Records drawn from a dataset
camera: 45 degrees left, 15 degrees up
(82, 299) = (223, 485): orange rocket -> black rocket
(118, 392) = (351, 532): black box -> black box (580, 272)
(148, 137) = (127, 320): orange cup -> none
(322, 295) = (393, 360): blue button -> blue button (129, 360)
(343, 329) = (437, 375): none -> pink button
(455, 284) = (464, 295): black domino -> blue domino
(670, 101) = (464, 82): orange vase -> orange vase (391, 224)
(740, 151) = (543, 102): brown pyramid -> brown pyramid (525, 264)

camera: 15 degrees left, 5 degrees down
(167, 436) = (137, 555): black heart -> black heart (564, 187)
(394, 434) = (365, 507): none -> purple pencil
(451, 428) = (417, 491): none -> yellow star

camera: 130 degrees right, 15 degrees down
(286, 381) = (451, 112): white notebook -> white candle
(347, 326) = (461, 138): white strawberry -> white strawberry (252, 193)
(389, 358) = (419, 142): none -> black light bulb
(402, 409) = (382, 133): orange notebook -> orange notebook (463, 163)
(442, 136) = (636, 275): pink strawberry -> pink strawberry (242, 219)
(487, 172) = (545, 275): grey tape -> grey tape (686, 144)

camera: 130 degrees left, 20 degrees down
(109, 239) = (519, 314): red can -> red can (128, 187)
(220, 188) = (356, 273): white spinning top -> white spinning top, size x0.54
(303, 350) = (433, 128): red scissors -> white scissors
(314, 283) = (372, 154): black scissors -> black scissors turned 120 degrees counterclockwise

◆ GOAL OF THE EXERCISE:
All that is needed is the exact run of lines above from the line containing "(167, 436) = (137, 555): black" through the line containing "(389, 358) = (419, 142): none", both of them included.

◆ RESULT OF THE TASK:
(167, 436) = (137, 555): black heart -> black heart (564, 187)
(394, 434) = (365, 507): none -> purple pencil
(451, 428) = (417, 491): none -> yellow star

camera: 130 degrees right, 15 degrees down
(286, 381) = (451, 112): white notebook -> white candle
(347, 326) = (461, 138): white strawberry -> white strawberry (252, 193)
(389, 358) = (419, 142): none -> black light bulb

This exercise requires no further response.